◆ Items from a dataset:
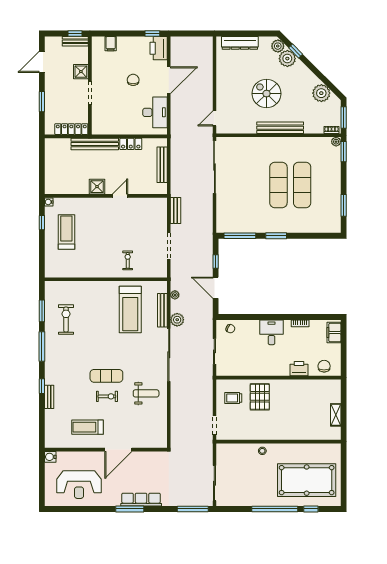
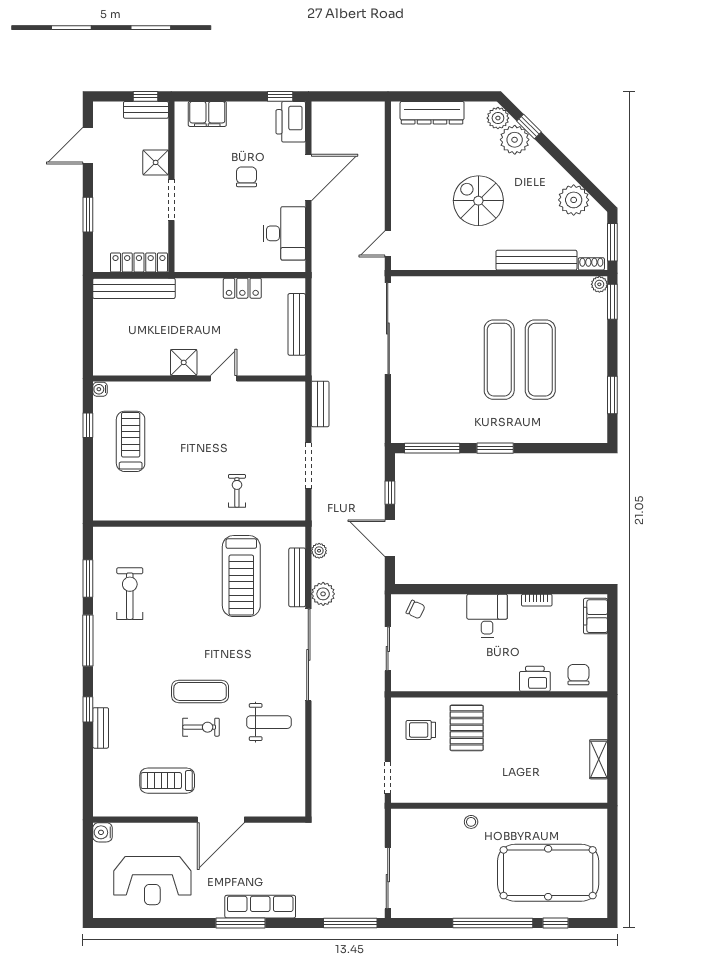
filing cabinet: (111, 44) -> (207, 114), width x2.00
bench: (280, 128) -> (536, 260), moved
bench: (95, 144) -> (134, 288), moved

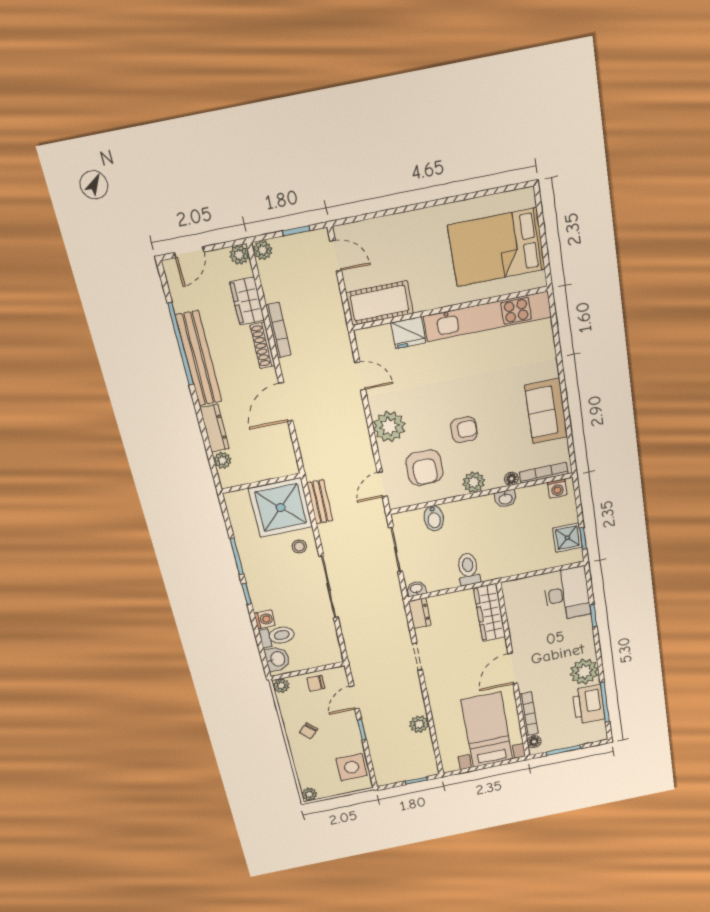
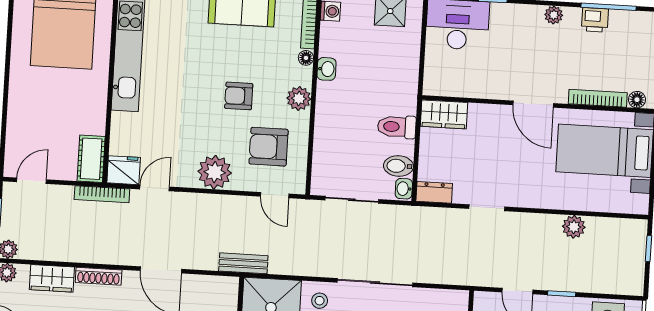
cot: (380, 303) -> (91, 159), width x0.73, depth x0.75
bookcase: (278, 330) -> (102, 194), moved, turned 180
fridge: (408, 333) -> (124, 170), moved, turned -90
armchair: (464, 430) -> (239, 96), turned -90
armchair: (424, 468) -> (269, 147), turned 180
bench: (320, 502) -> (243, 263), moved
bidet: (434, 518) -> (398, 166), moved, turned 180
wardrobe: (490, 612) -> (444, 114), width x0.67
plant: (584, 672) -> (554, 15), width x0.53, depth x0.53
printer: (589, 704) -> (595, 20), width x0.53, depth x0.68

◆ Your goal:
Reproduce every entry exactly, but omit each picture.

◆ Answer space:
filing cabinet: (111, 44) -> (207, 114), width x2.00
bench: (280, 128) -> (536, 260), moved
bench: (95, 144) -> (134, 288), moved

cot: (380, 303) -> (91, 159), width x0.73, depth x0.75
bookcase: (278, 330) -> (102, 194), moved, turned 180
fridge: (408, 333) -> (124, 170), moved, turned -90
armchair: (464, 430) -> (239, 96), turned -90
armchair: (424, 468) -> (269, 147), turned 180
bench: (320, 502) -> (243, 263), moved
bidet: (434, 518) -> (398, 166), moved, turned 180
wardrobe: (490, 612) -> (444, 114), width x0.67
plant: (584, 672) -> (554, 15), width x0.53, depth x0.53
printer: (589, 704) -> (595, 20), width x0.53, depth x0.68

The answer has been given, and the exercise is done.